* **WHAT IS REQUIRED**
Each entry that appears below should be restated word for word.

* **INPUT RECORDS**
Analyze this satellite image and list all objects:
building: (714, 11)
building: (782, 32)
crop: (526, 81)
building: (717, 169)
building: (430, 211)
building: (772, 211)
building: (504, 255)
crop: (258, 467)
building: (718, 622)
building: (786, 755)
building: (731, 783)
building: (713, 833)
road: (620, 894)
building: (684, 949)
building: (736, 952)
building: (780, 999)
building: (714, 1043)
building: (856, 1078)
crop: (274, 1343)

* **RESPONSE AREA**
Analyze this satellite image and list all objects:
building: (714, 11)
building: (782, 32)
crop: (526, 81)
building: (717, 169)
building: (430, 211)
building: (772, 211)
building: (504, 255)
crop: (258, 467)
building: (718, 622)
building: (786, 755)
building: (731, 783)
building: (713, 833)
road: (620, 894)
building: (684, 949)
building: (736, 952)
building: (780, 999)
building: (714, 1043)
building: (856, 1078)
crop: (274, 1343)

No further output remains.